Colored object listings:
.....
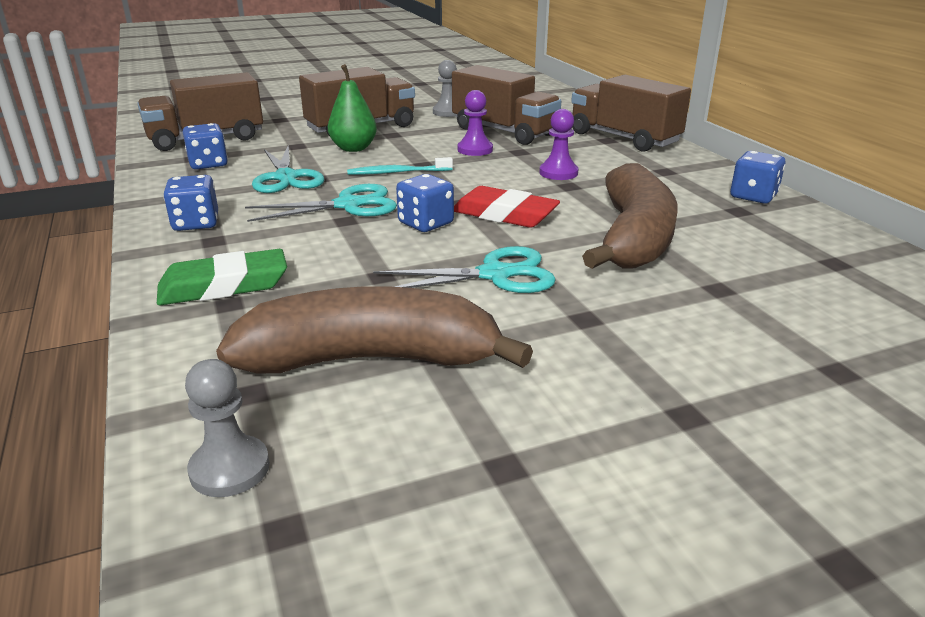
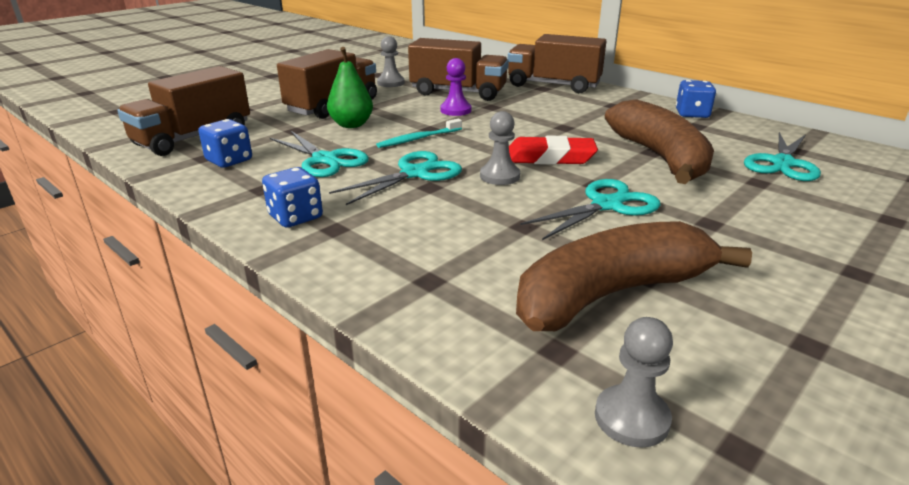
camera: 25 degrees left, 0 degrees up
green eraser [157,249,287,305] -> none
blue dice [396,174,454,232] -> grey pawn [480,111,520,185]
purple pawn [539,109,578,180] -> none
none -> turquoise scissors [744,132,821,181]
.....
With the line containing "blue dice [396,174,454,232]" as the first and the last line above as the final one, copy those lines exactly and no others.

blue dice [396,174,454,232] -> grey pawn [480,111,520,185]
purple pawn [539,109,578,180] -> none
none -> turquoise scissors [744,132,821,181]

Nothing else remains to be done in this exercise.